▶ _Collected material_:
————————
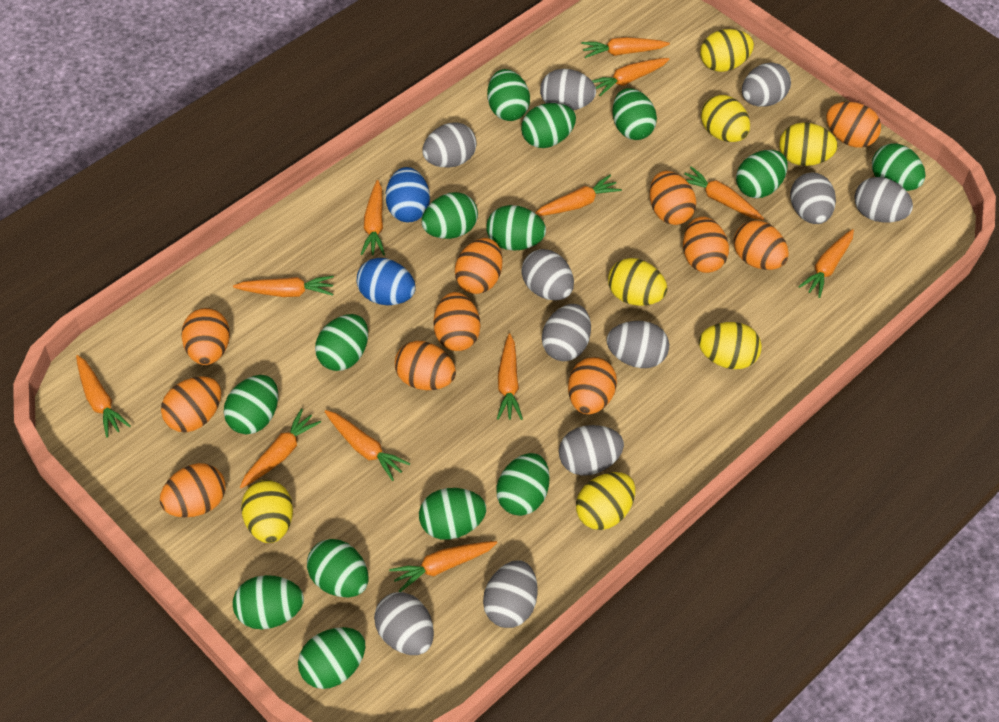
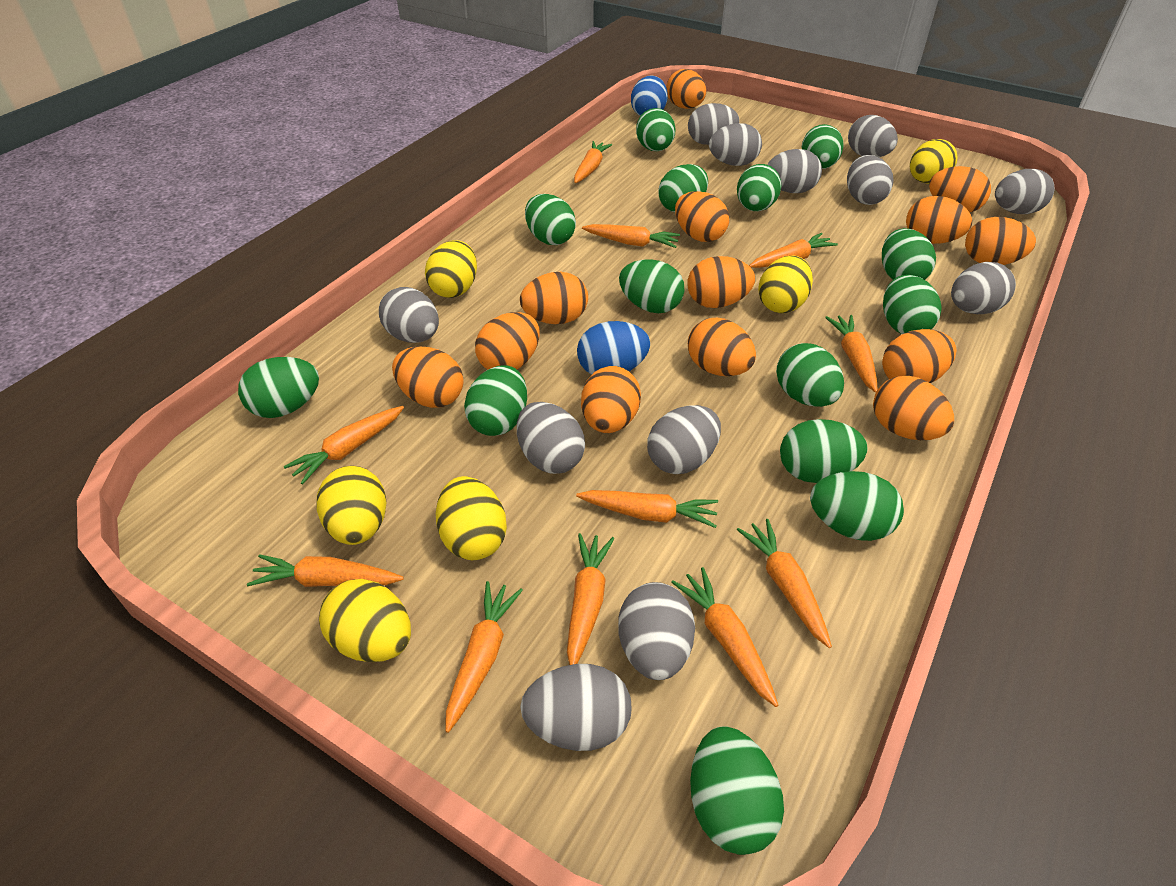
grey egg: 11 -> 12
orange carrot: 12 -> 11
orange egg: 11 -> 13
yellow egg: 7 -> 6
————————
▶ _Exercise requirements_:
Reproduce the data word for word, excluding its pictures.

▶ _Result of the exercise_:
grey egg: 11 -> 12
orange carrot: 12 -> 11
orange egg: 11 -> 13
yellow egg: 7 -> 6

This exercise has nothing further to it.